YOUR INSTRUCTIONS> The answer must consist solely of the line containing "insert: pink_drum [271,499];" and every line after it in the records below, through the last, each reproduced exactly.

INFORMATION GIVEN>
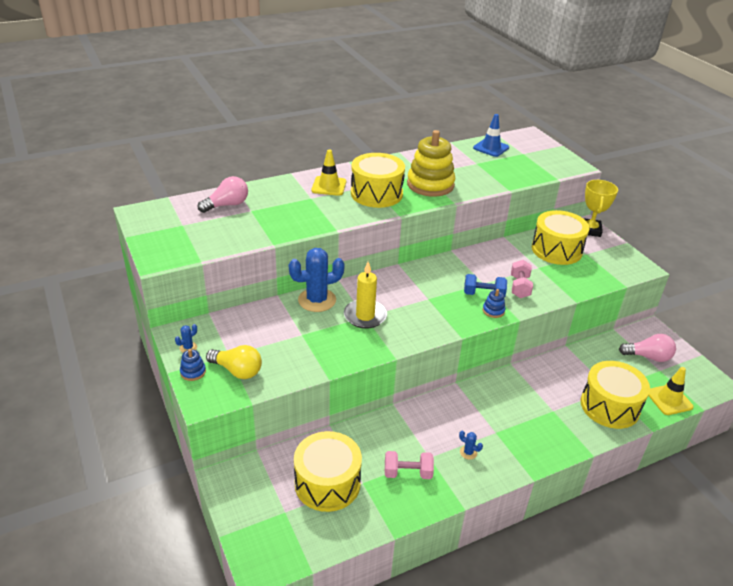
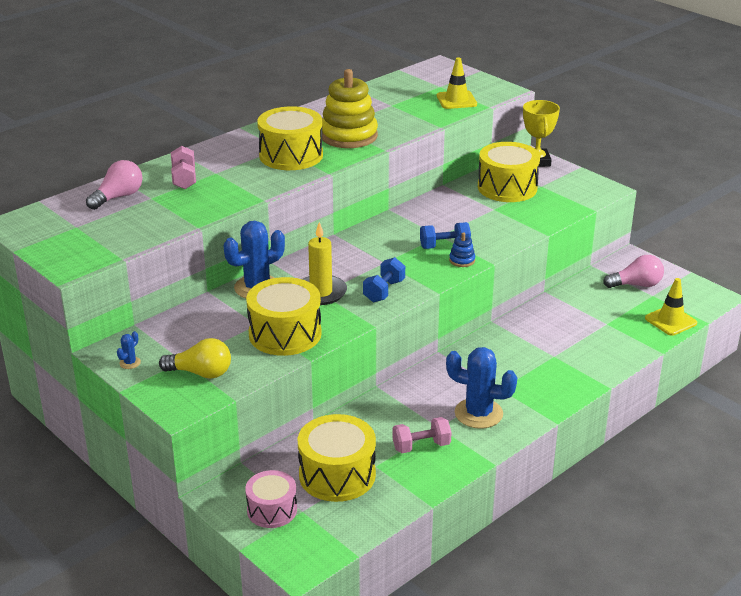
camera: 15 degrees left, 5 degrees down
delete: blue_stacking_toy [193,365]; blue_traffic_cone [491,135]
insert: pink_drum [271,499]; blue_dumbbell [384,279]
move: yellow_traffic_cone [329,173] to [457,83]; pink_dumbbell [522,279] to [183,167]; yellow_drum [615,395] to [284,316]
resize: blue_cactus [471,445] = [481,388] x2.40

WRITTEN RESPONSE>
insert: pink_drum [271,499]; blue_dumbbell [384,279]
move: yellow_traffic_cone [329,173] to [457,83]; pink_dumbbell [522,279] to [183,167]; yellow_drum [615,395] to [284,316]
resize: blue_cactus [471,445] = [481,388] x2.40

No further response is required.